Your instructions: Below are entries. Copy exactly the lines running from the line that holds "(787, 269) = (392, 146): turquoise" to the line that holds "(1091, 311) = (564, 128): turquoise", with both ends included.

Information:
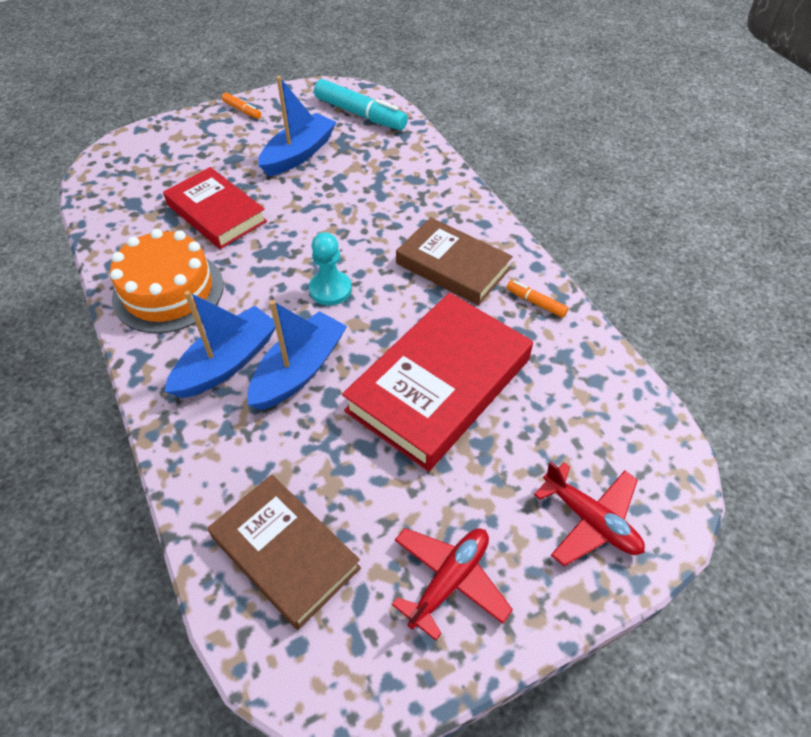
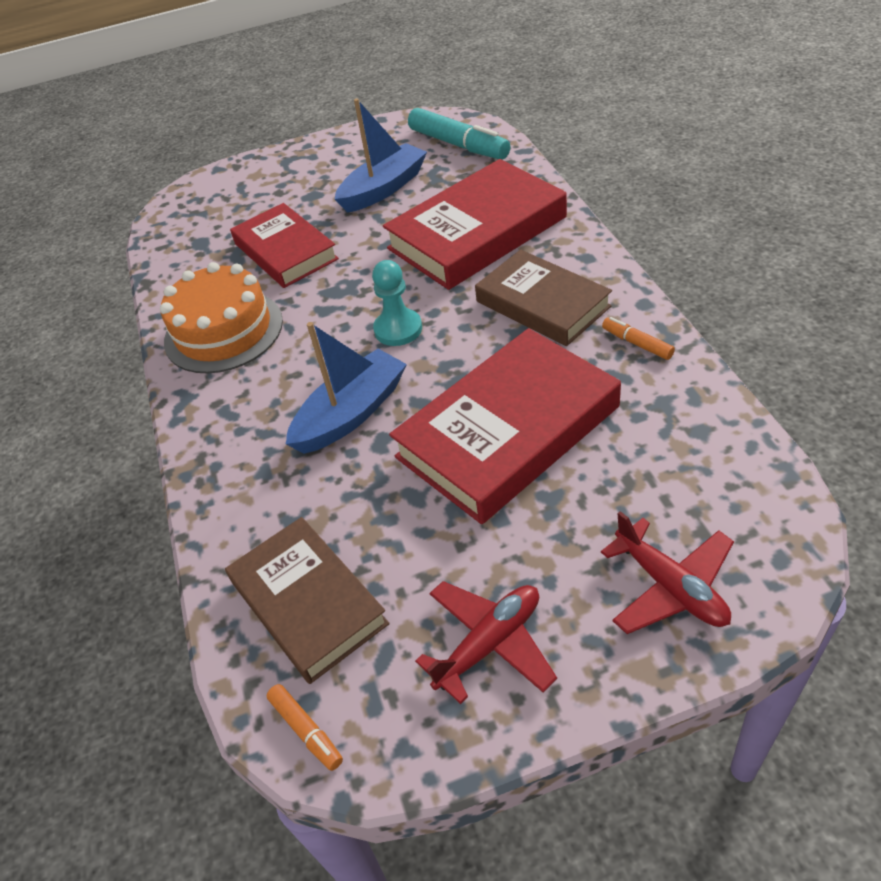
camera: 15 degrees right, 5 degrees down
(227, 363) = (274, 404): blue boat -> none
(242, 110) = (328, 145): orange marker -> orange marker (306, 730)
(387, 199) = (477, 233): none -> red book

---

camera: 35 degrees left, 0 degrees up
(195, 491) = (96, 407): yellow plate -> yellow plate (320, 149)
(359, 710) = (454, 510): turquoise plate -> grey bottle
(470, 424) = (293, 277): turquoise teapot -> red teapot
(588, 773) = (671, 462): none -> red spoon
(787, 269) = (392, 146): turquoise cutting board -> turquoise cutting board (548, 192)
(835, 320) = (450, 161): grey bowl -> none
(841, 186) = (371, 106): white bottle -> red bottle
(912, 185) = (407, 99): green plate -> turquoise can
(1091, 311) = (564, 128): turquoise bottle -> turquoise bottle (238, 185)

==

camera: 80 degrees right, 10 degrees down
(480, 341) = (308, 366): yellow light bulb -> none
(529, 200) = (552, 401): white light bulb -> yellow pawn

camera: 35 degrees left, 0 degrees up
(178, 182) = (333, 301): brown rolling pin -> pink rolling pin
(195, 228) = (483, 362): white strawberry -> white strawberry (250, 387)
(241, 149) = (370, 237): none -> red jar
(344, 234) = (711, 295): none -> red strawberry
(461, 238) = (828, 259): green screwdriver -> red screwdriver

Written reply:
(787, 269) = (392, 146): turquoise cutting board -> turquoise cutting board (548, 192)
(835, 320) = (450, 161): grey bowl -> none
(841, 186) = (371, 106): white bottle -> red bottle
(912, 185) = (407, 99): green plate -> turquoise can
(1091, 311) = (564, 128): turquoise bottle -> turquoise bottle (238, 185)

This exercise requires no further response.